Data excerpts
-------
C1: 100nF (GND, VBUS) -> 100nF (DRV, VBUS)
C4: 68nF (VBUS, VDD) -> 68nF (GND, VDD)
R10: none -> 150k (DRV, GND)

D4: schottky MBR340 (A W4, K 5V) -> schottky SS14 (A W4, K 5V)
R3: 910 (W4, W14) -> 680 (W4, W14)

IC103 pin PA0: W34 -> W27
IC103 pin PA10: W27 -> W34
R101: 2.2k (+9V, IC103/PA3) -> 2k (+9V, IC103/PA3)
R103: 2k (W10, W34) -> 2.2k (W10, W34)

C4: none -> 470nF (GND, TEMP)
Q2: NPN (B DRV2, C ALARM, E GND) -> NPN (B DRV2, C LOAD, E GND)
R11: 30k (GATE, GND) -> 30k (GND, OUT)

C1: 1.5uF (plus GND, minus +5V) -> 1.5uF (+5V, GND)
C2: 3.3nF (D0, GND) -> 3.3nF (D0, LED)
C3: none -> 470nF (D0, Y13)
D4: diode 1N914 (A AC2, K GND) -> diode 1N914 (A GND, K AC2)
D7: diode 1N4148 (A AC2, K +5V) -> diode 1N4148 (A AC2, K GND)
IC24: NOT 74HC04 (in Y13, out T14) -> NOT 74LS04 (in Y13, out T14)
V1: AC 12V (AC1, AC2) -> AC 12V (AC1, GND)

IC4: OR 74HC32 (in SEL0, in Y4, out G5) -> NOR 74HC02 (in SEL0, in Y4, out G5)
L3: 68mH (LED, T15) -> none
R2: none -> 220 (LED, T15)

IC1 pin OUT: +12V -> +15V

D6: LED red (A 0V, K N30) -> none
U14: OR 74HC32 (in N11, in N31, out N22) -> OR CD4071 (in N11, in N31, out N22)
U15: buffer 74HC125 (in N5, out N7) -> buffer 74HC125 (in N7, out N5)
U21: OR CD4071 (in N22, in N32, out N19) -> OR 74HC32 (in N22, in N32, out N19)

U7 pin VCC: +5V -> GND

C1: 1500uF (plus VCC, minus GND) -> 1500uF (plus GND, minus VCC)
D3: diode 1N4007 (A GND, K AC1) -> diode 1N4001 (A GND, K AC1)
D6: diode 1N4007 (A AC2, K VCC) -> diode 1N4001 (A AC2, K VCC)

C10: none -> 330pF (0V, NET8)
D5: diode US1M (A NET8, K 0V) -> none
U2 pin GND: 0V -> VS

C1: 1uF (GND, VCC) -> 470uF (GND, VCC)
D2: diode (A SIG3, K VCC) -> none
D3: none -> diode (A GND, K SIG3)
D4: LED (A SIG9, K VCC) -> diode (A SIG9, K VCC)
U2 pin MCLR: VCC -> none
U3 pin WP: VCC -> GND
-------
Task: The full set of records should be duplicated exactly.

The answer:
C1: 100nF (GND, VBUS) -> 100nF (DRV, VBUS)
C4: 68nF (VBUS, VDD) -> 68nF (GND, VDD)
R10: none -> 150k (DRV, GND)

D4: schottky MBR340 (A W4, K 5V) -> schottky SS14 (A W4, K 5V)
R3: 910 (W4, W14) -> 680 (W4, W14)

IC103 pin PA0: W34 -> W27
IC103 pin PA10: W27 -> W34
R101: 2.2k (+9V, IC103/PA3) -> 2k (+9V, IC103/PA3)
R103: 2k (W10, W34) -> 2.2k (W10, W34)

C4: none -> 470nF (GND, TEMP)
Q2: NPN (B DRV2, C ALARM, E GND) -> NPN (B DRV2, C LOAD, E GND)
R11: 30k (GATE, GND) -> 30k (GND, OUT)

C1: 1.5uF (plus GND, minus +5V) -> 1.5uF (+5V, GND)
C2: 3.3nF (D0, GND) -> 3.3nF (D0, LED)
C3: none -> 470nF (D0, Y13)
D4: diode 1N914 (A AC2, K GND) -> diode 1N914 (A GND, K AC2)
D7: diode 1N4148 (A AC2, K +5V) -> diode 1N4148 (A AC2, K GND)
IC24: NOT 74HC04 (in Y13, out T14) -> NOT 74LS04 (in Y13, out T14)
V1: AC 12V (AC1, AC2) -> AC 12V (AC1, GND)

IC4: OR 74HC32 (in SEL0, in Y4, out G5) -> NOR 74HC02 (in SEL0, in Y4, out G5)
L3: 68mH (LED, T15) -> none
R2: none -> 220 (LED, T15)

IC1 pin OUT: +12V -> +15V

D6: LED red (A 0V, K N30) -> none
U14: OR 74HC32 (in N11, in N31, out N22) -> OR CD4071 (in N11, in N31, out N22)
U15: buffer 74HC125 (in N5, out N7) -> buffer 74HC125 (in N7, out N5)
U21: OR CD4071 (in N22, in N32, out N19) -> OR 74HC32 (in N22, in N32, out N19)

U7 pin VCC: +5V -> GND

C1: 1500uF (plus VCC, minus GND) -> 1500uF (plus GND, minus VCC)
D3: diode 1N4007 (A GND, K AC1) -> diode 1N4001 (A GND, K AC1)
D6: diode 1N4007 (A AC2, K VCC) -> diode 1N4001 (A AC2, K VCC)

C10: none -> 330pF (0V, NET8)
D5: diode US1M (A NET8, K 0V) -> none
U2 pin GND: 0V -> VS

C1: 1uF (GND, VCC) -> 470uF (GND, VCC)
D2: diode (A SIG3, K VCC) -> none
D3: none -> diode (A GND, K SIG3)
D4: LED (A SIG9, K VCC) -> diode (A SIG9, K VCC)
U2 pin MCLR: VCC -> none
U3 pin WP: VCC -> GND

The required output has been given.